EXERCISE DESCRIPTION:
Each entry below is to be written out exactly, and the pictures are to be left out.

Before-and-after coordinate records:

════════

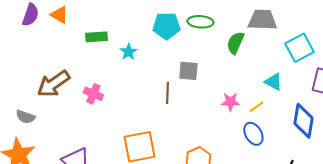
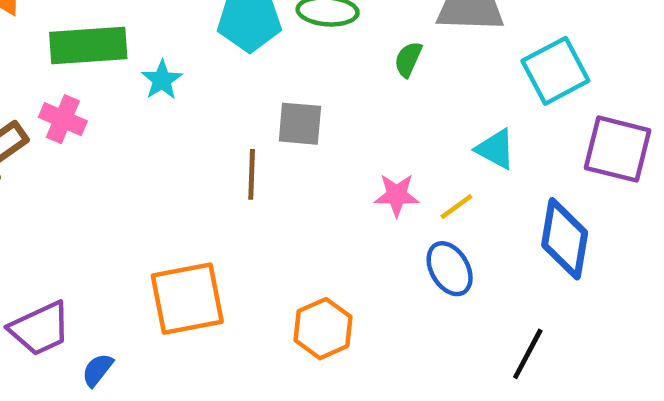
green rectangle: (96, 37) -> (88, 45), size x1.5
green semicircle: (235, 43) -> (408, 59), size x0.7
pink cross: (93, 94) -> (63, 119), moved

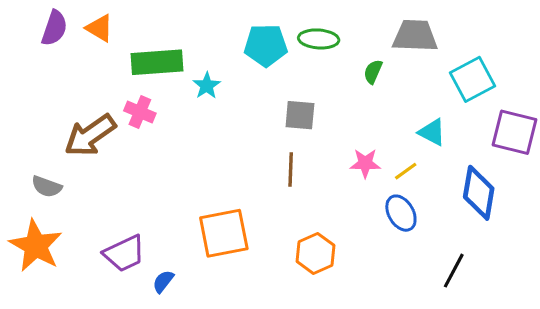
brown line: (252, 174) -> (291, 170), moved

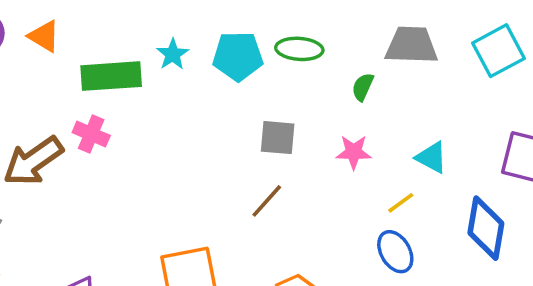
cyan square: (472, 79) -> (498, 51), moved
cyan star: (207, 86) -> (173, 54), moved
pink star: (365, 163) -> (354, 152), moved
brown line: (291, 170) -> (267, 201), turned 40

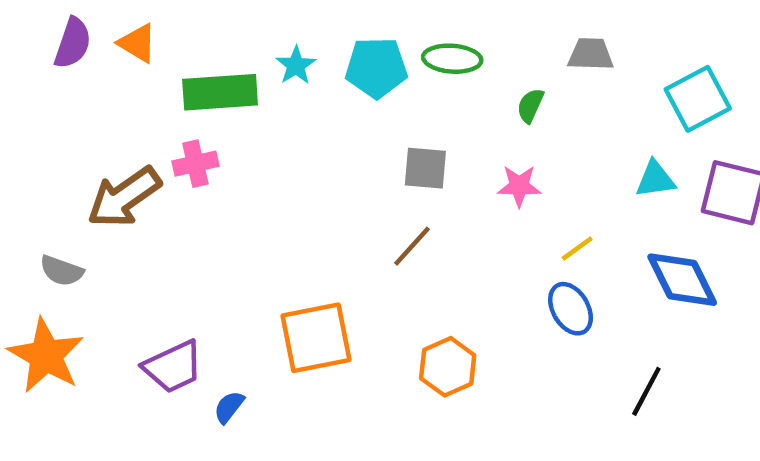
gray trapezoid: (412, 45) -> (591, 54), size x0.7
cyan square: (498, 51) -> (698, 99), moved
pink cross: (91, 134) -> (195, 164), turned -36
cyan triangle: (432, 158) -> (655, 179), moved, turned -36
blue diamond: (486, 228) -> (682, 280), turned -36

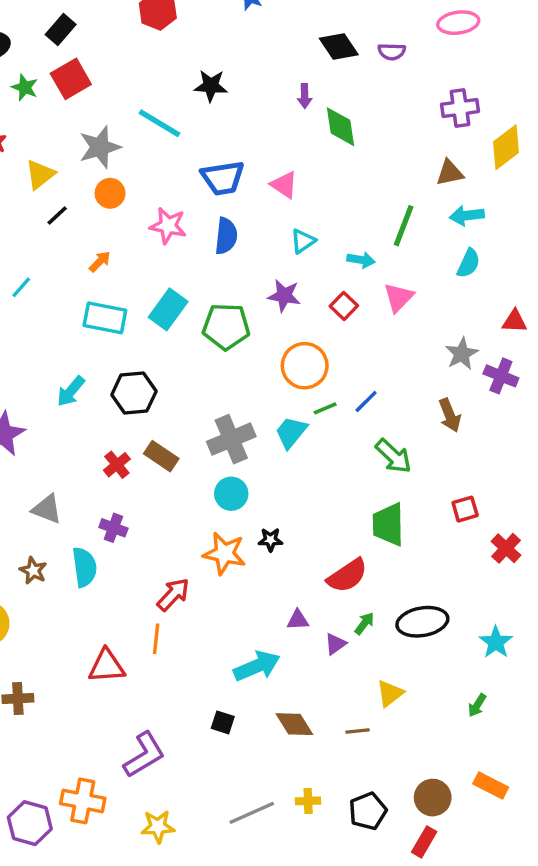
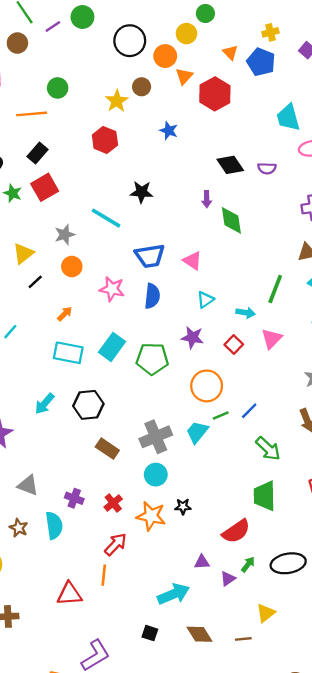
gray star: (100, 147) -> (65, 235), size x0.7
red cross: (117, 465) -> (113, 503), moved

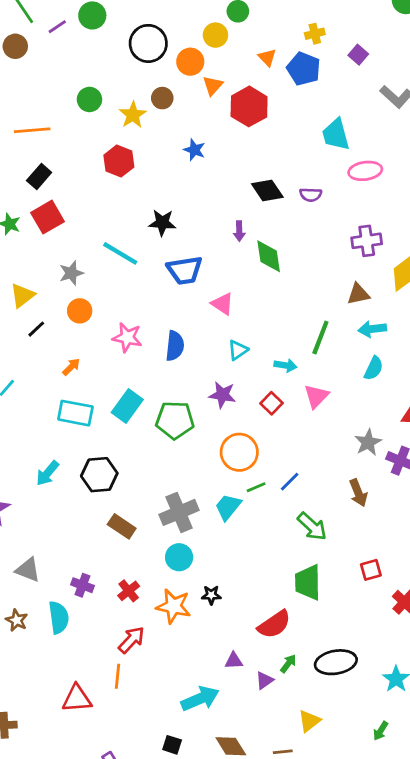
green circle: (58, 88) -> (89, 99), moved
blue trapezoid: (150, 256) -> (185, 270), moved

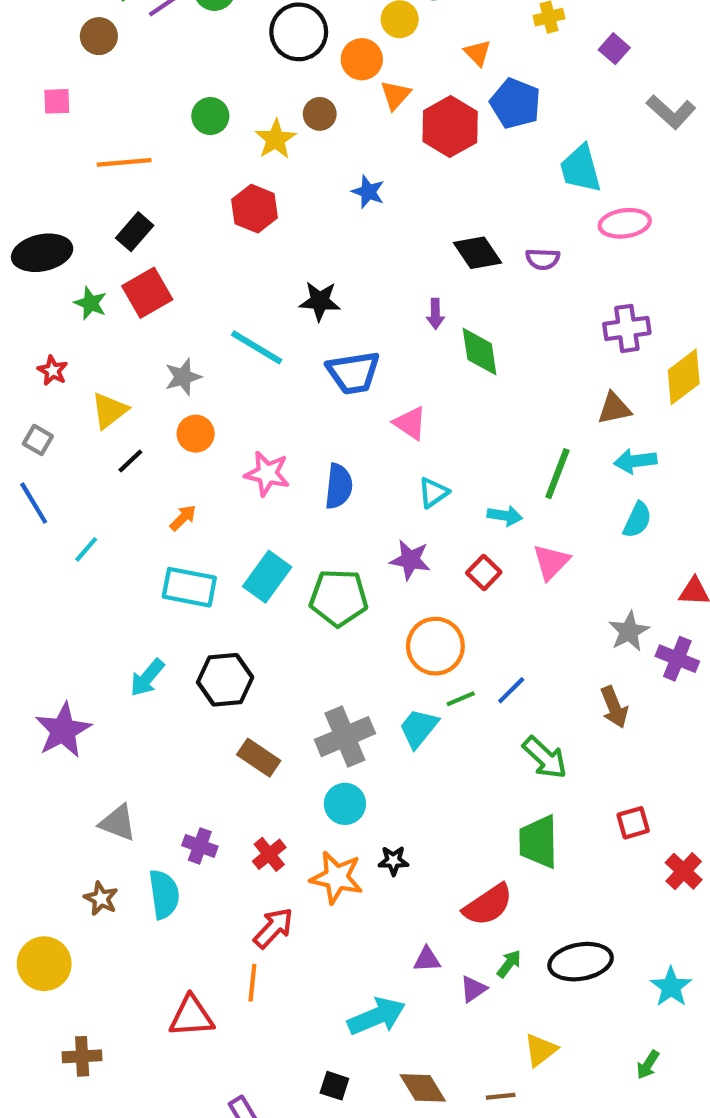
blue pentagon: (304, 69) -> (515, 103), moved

════════

YOUR SOLUTION:
green rectangle: (96, 37) -> (88, 45), size x1.5
green semicircle: (235, 43) -> (408, 59), size x0.7
pink cross: (93, 94) -> (63, 119), moved

brown line: (252, 174) -> (291, 170), moved

cyan square: (472, 79) -> (498, 51), moved
cyan star: (207, 86) -> (173, 54), moved
pink star: (365, 163) -> (354, 152), moved
brown line: (291, 170) -> (267, 201), turned 40

gray trapezoid: (412, 45) -> (591, 54), size x0.7
cyan square: (498, 51) -> (698, 99), moved
pink cross: (91, 134) -> (195, 164), turned -36
cyan triangle: (432, 158) -> (655, 179), moved, turned -36
blue diamond: (486, 228) -> (682, 280), turned -36

gray star: (100, 147) -> (65, 235), size x0.7
red cross: (117, 465) -> (113, 503), moved

green circle: (58, 88) -> (89, 99), moved
blue trapezoid: (150, 256) -> (185, 270), moved

blue pentagon: (304, 69) -> (515, 103), moved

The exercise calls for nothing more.